══ LISTED RECORDS ══

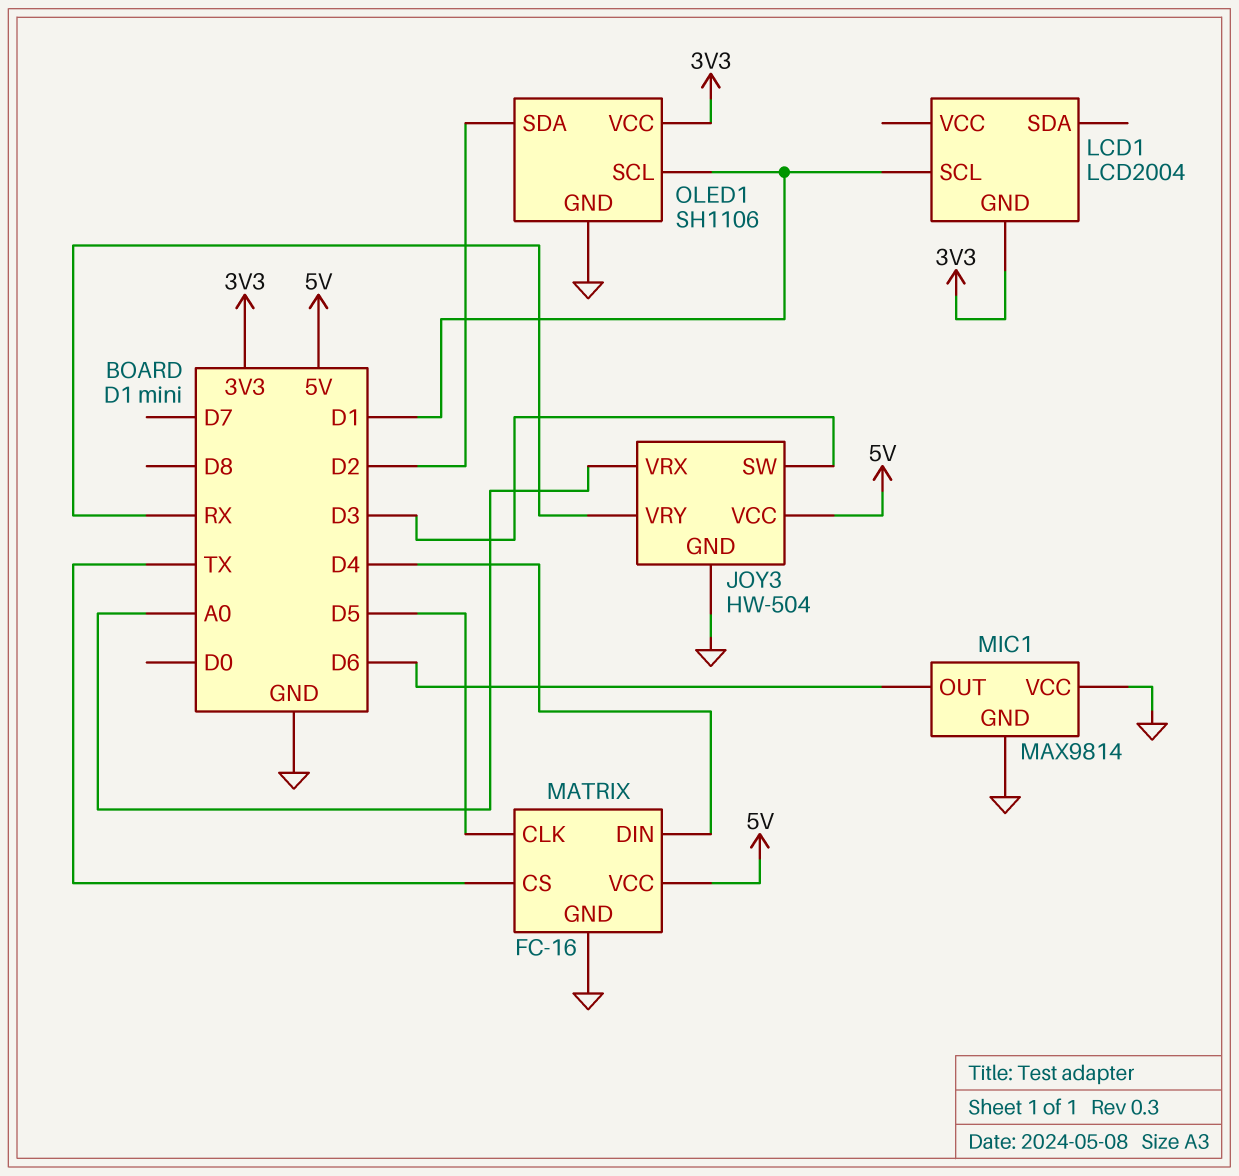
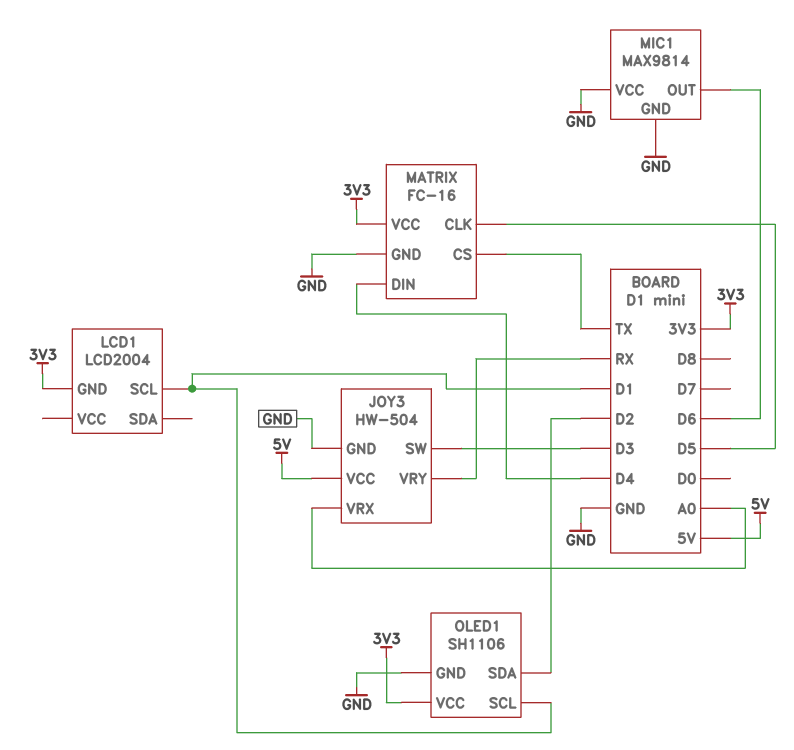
MATRIX pin VCC: 5V -> 3V3

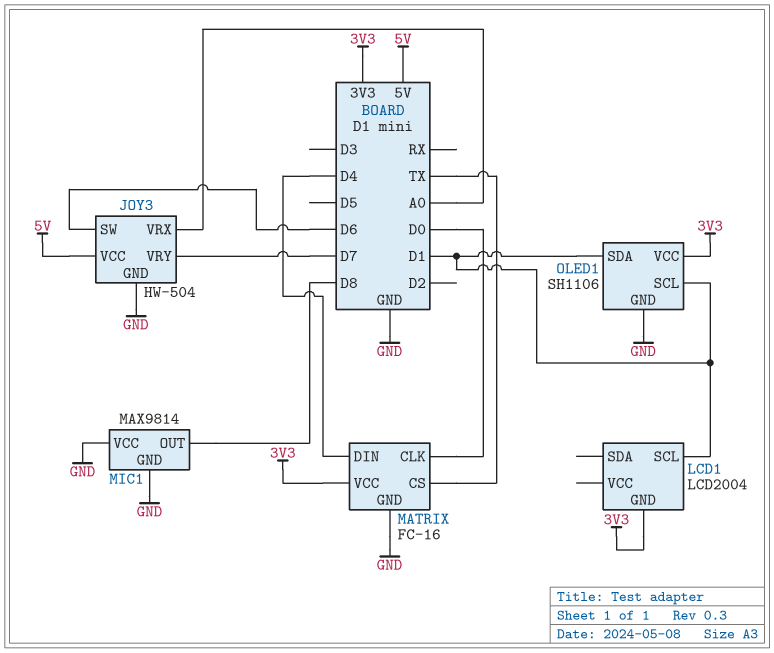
JOY3 pin SW: D3 -> D6
JOY3 pin VRY: RX -> D7
MATRIX pin CLK: D5 -> D0
MIC1 pin OUT: D6 -> D8
OLED1 pin SDA: D2 -> D1

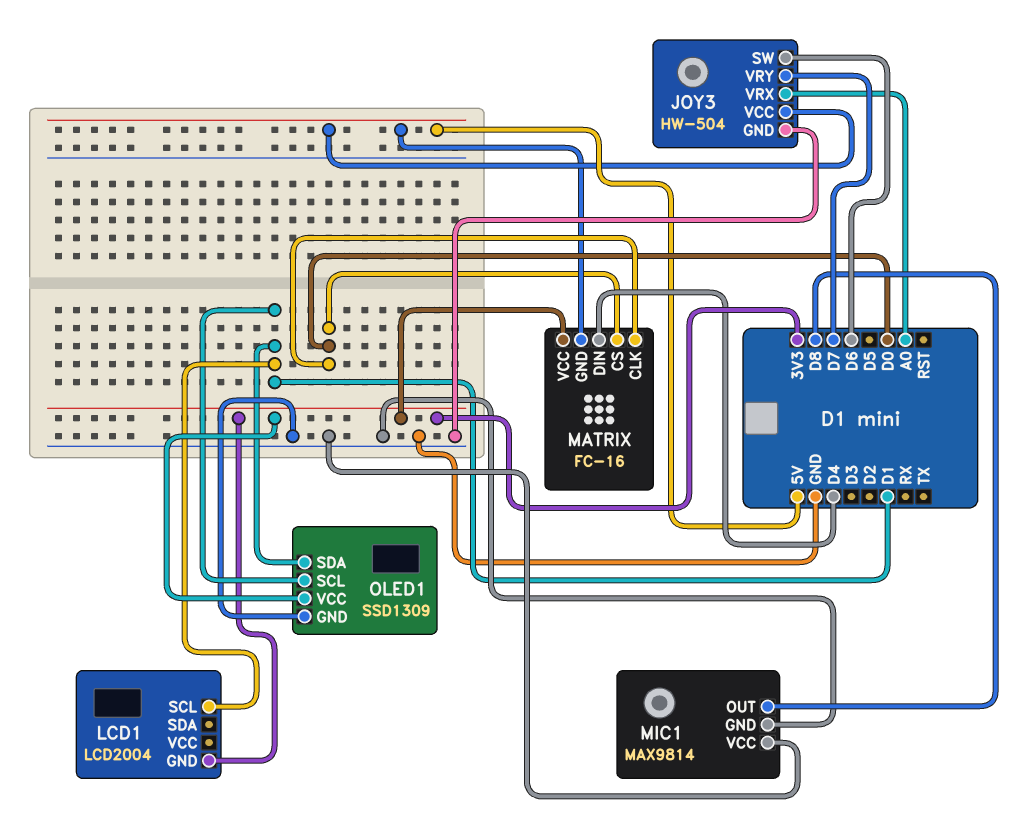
MATRIX pin CS: TX -> D0
MATRIX pin GND: GND -> 5V
OLED1: SH1106 -> SSD1309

═══

EXERCISE.
Using the records above, gather all lines where the string "MATRIX" is present.

ANSWER SPACE.
MATRIX pin VCC: 5V -> 3V3
MATRIX pin CLK: D5 -> D0
MATRIX pin CS: TX -> D0
MATRIX pin GND: GND -> 5V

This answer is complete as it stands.